Work item:
Repeat the records below word for word and omit each image.
§
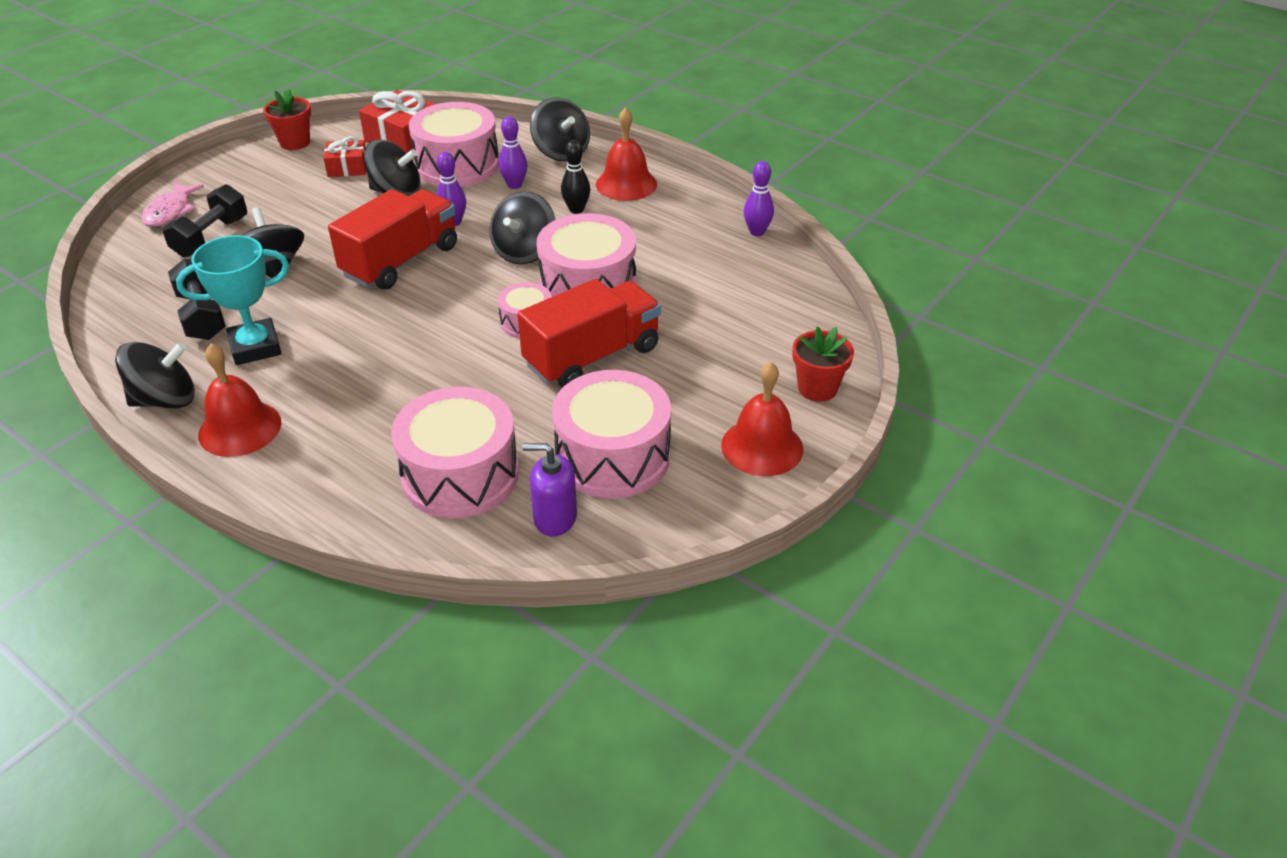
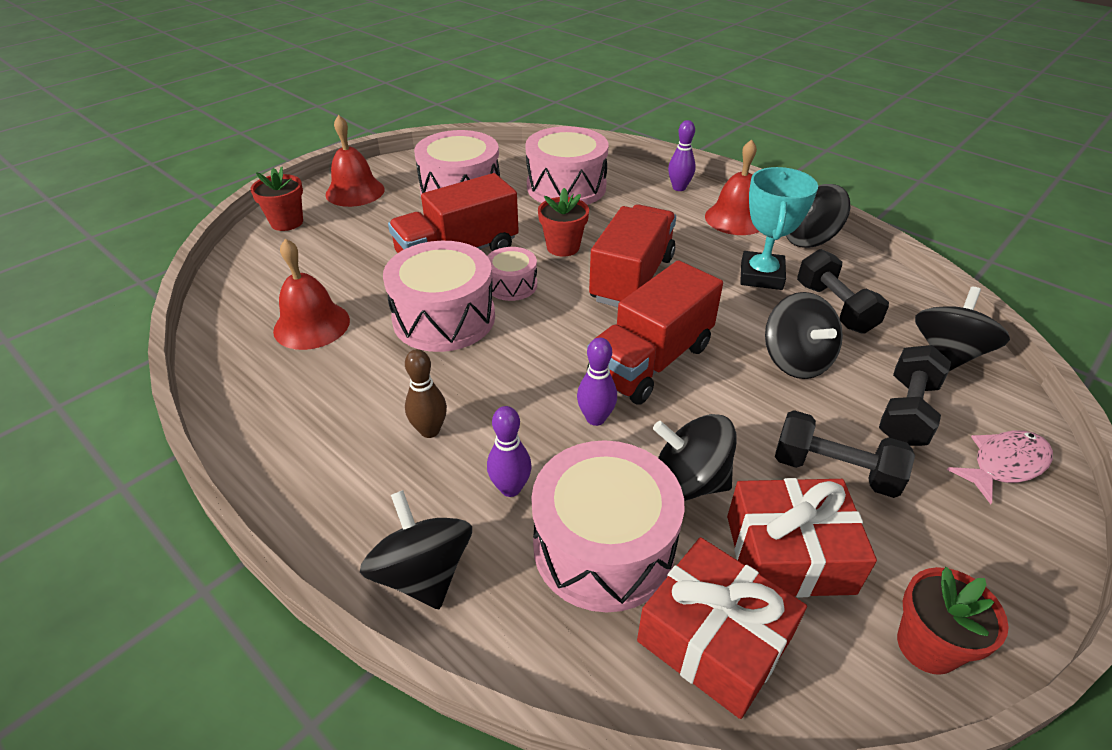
camera: 175 degrees left, 0 degrees up
(170, 211) = (1004, 464): pink fish -> pink fish turned 45 degrees clockwise
(255, 347) = (761, 276): turquoise trophy -> turquoise trophy turned 60 degrees counterclockwise
(293, 203) = (834, 470): none -> black dumbbell
(347, 167) = (789, 554): red gift -> red gift, size x1.69
(398, 336) = (632, 279): none -> red truck
(470, 371) = (563, 247): none -> red flower pot
(524, 252) = (506, 366): black spinning top -> black spinning top (947, 354)
(555, 518) = (505, 166): purple soap dispenser -> none
(576, 210) = (430, 430): black bowling pin -> brown bowling pin
(626, 184) = (343, 479): red bell -> red bell (311, 325)
(757, 232) = (219, 378): purple bowling pin -> purple bowling pin (679, 188)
§
Answer section:
camera: 175 degrees left, 0 degrees up
(170, 211) = (1004, 464): pink fish -> pink fish turned 45 degrees clockwise
(255, 347) = (761, 276): turquoise trophy -> turquoise trophy turned 60 degrees counterclockwise
(293, 203) = (834, 470): none -> black dumbbell
(347, 167) = (789, 554): red gift -> red gift, size x1.69
(398, 336) = (632, 279): none -> red truck
(470, 371) = (563, 247): none -> red flower pot
(524, 252) = (506, 366): black spinning top -> black spinning top (947, 354)
(555, 518) = (505, 166): purple soap dispenser -> none
(576, 210) = (430, 430): black bowling pin -> brown bowling pin
(626, 184) = (343, 479): red bell -> red bell (311, 325)
(757, 232) = (219, 378): purple bowling pin -> purple bowling pin (679, 188)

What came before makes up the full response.